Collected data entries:
○ ○ ○ ○ ○ ○ ○
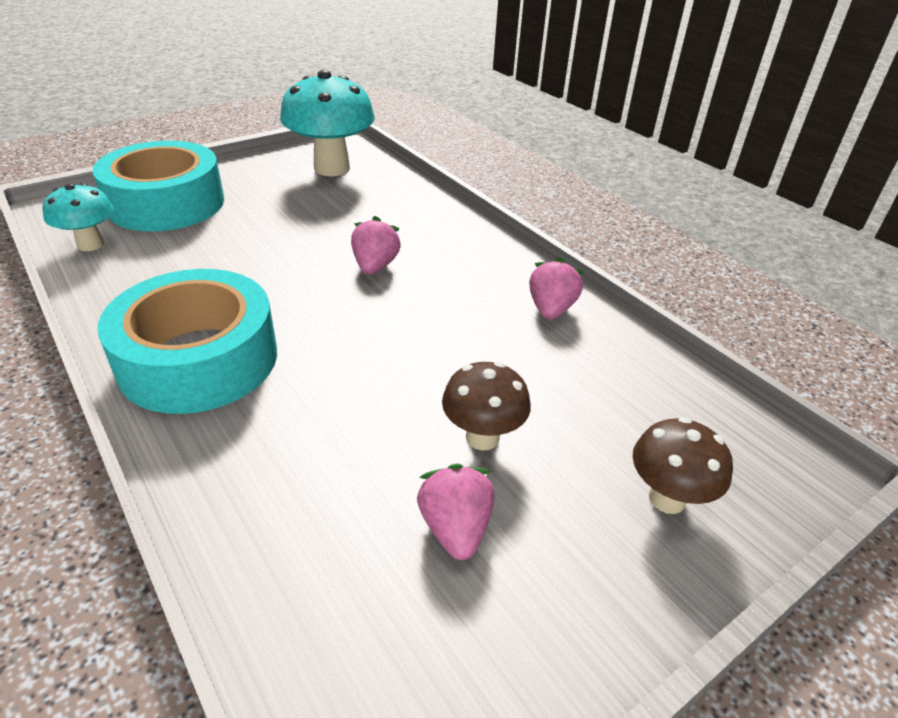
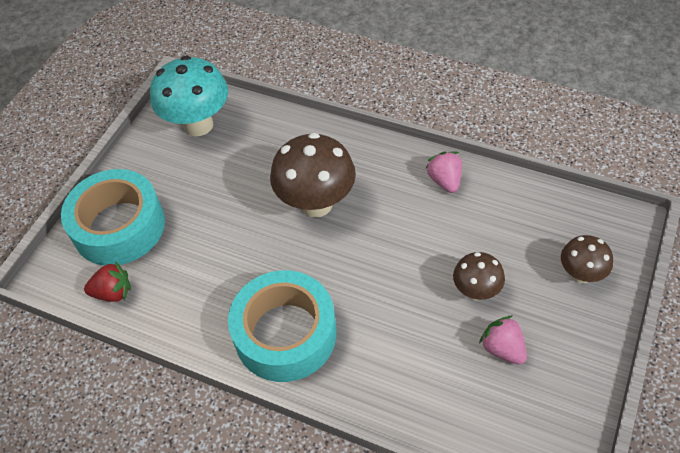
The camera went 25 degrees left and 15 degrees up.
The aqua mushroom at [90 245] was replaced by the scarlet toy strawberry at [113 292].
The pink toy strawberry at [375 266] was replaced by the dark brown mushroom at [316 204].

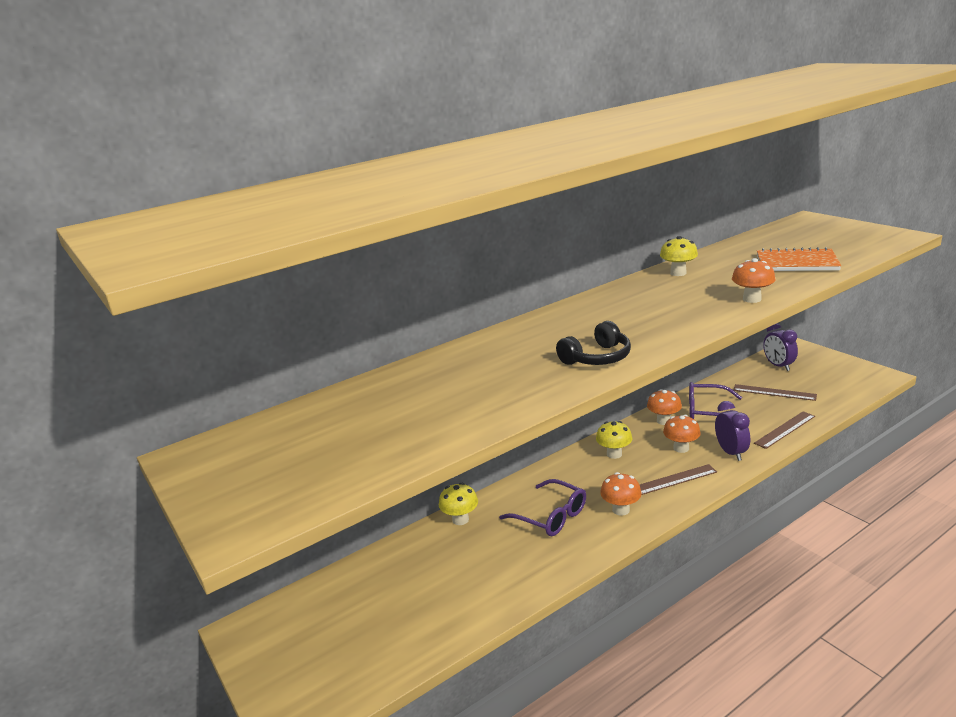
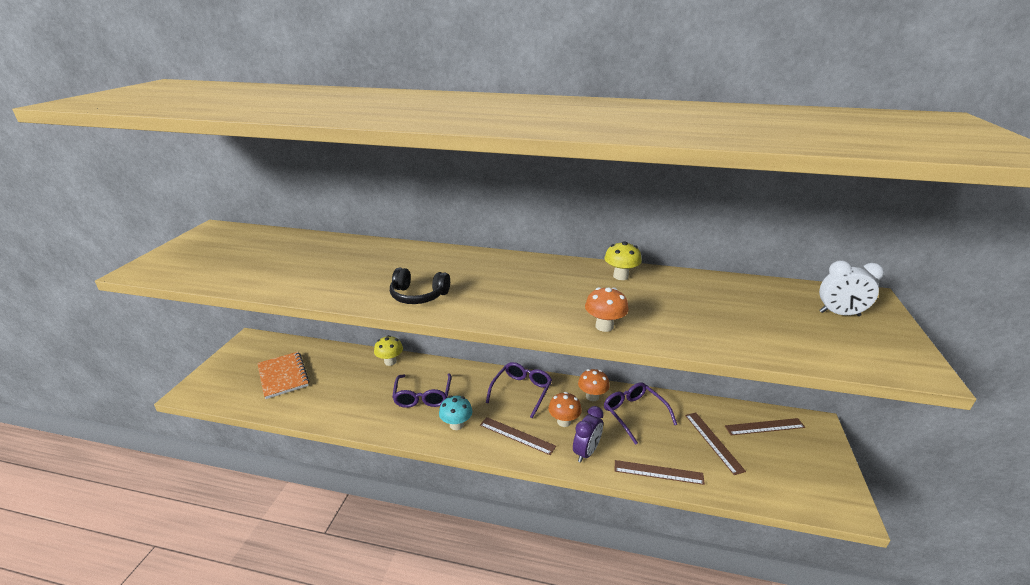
The camera went 45 degrees right and 5 degrees up.
The orange-coloured exercise book moved from [796 263] to [283 376].
The orange-coloured mushroom at [621 510] became the aqua mushroom at [456 425].
The golden mushroom at [614 454] was replaced by the purple spectacles at [521 391].
The purple clock at [778 366] was replaced by the dark brown ruler at [764 427].
The pure white clock at [839 314] appeared.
○ ○ ○ ○ ○ ○ ○
Print all the records again exactly; do not include any picture.

■ Result:
The camera went 25 degrees left and 15 degrees up.
The aqua mushroom at [90 245] was replaced by the scarlet toy strawberry at [113 292].
The pink toy strawberry at [375 266] was replaced by the dark brown mushroom at [316 204].

The camera went 45 degrees right and 5 degrees up.
The orange-coloured exercise book moved from [796 263] to [283 376].
The orange-coloured mushroom at [621 510] became the aqua mushroom at [456 425].
The golden mushroom at [614 454] was replaced by the purple spectacles at [521 391].
The purple clock at [778 366] was replaced by the dark brown ruler at [764 427].
The pure white clock at [839 314] appeared.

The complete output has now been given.